» **Provided entries**:
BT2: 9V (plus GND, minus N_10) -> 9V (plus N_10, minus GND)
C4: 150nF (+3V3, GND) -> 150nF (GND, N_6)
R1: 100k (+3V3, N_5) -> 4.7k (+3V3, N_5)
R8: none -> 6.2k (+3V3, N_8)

--

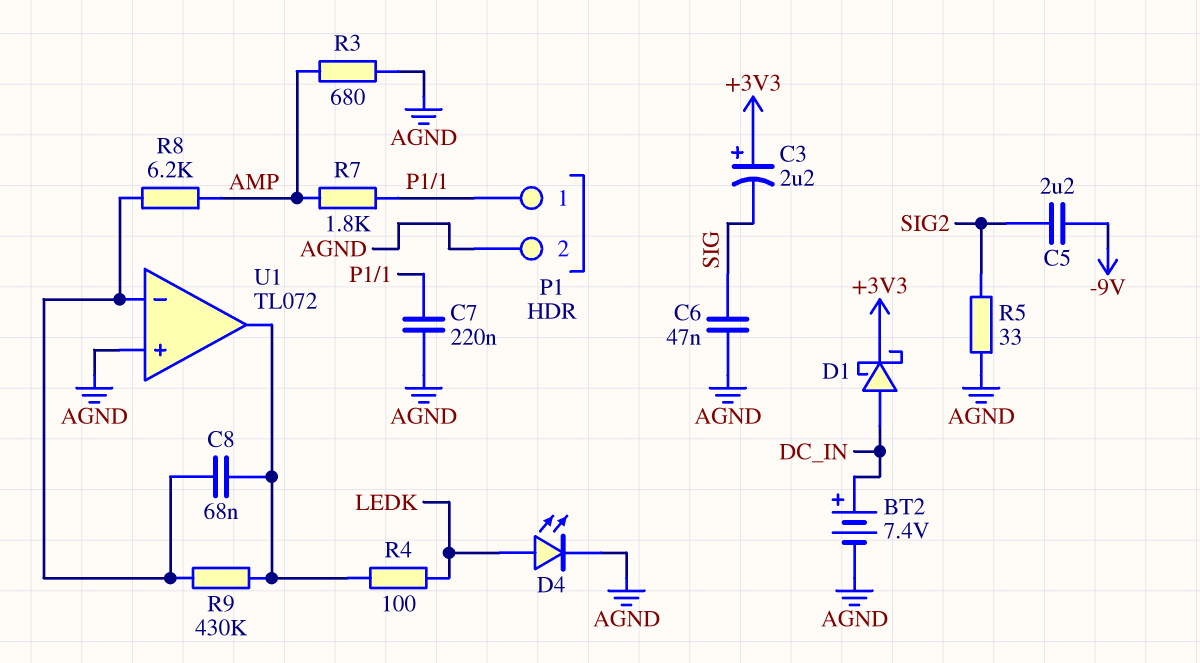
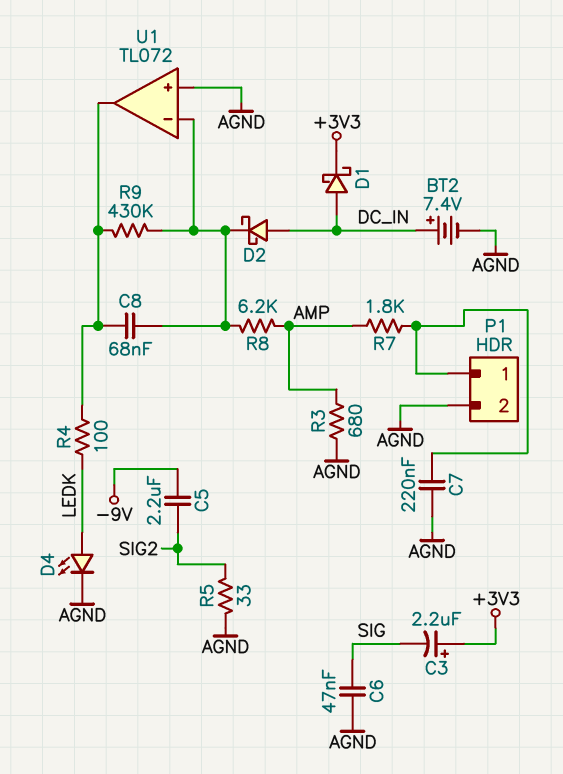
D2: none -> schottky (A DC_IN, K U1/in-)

» **Exercise**:
Which lines in the data above contain "none"? Show each one.

» **Exercise answer**:
R8: none -> 6.2k (+3V3, N_8)
D2: none -> schottky (A DC_IN, K U1/in-)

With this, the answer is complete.